Data provided:
★ ★ ★ ★ ★ ★ ★

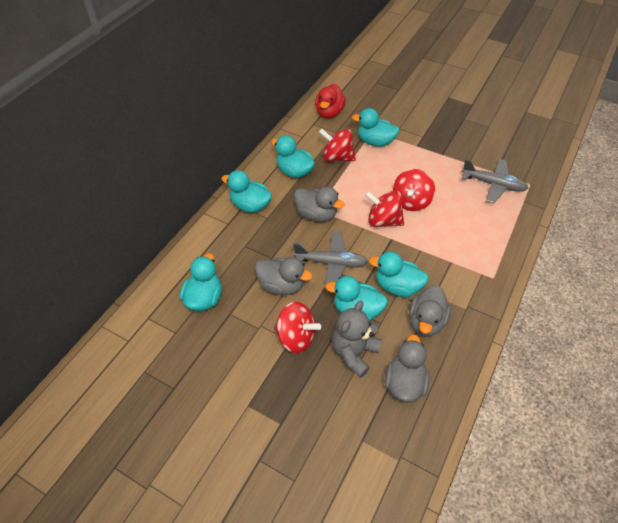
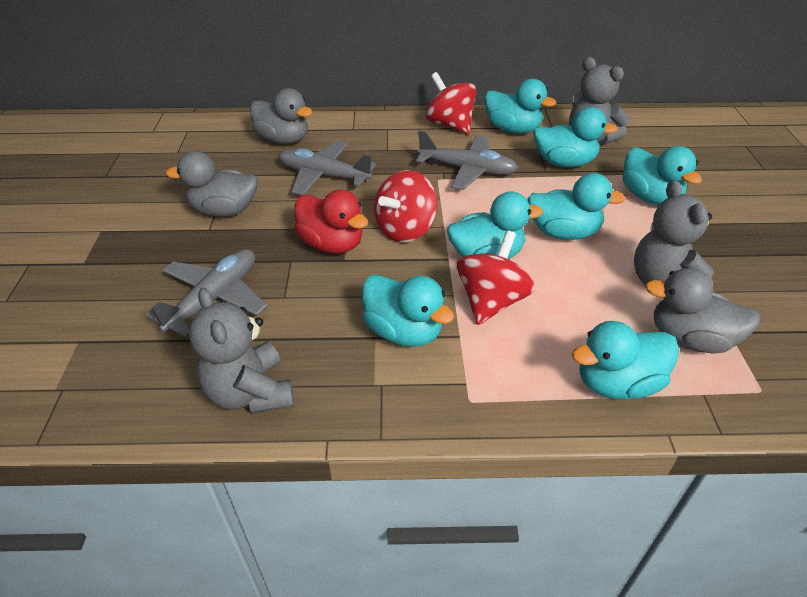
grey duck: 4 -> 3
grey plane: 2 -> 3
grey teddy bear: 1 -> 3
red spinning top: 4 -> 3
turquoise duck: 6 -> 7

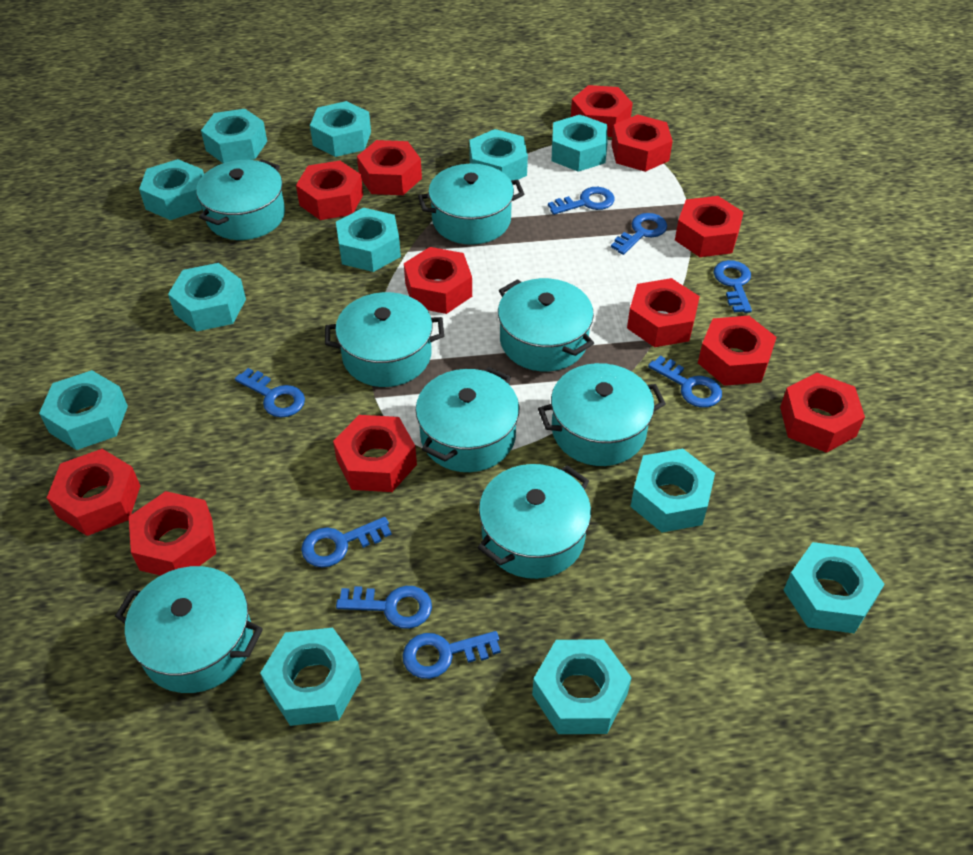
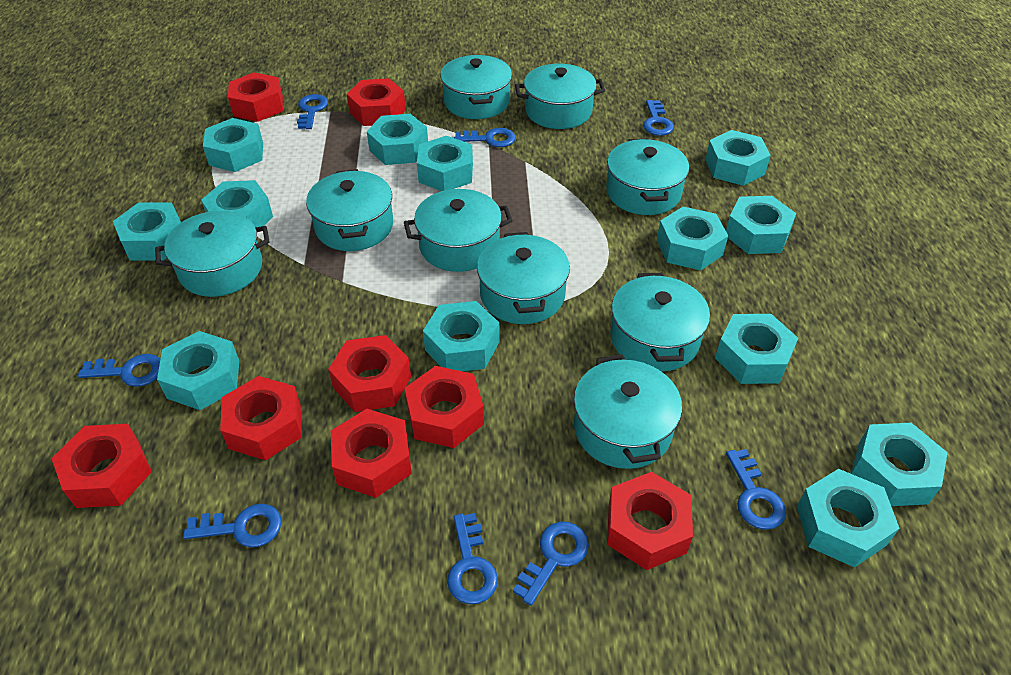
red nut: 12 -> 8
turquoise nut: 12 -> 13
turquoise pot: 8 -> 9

★ ★ ★ ★ ★ ★ ★

Goal of the exercise:
Which lines of the listing contain the string "grey"? Copy every one of them.

Output of the exercise:
grey duck: 4 -> 3
grey plane: 2 -> 3
grey teddy bear: 1 -> 3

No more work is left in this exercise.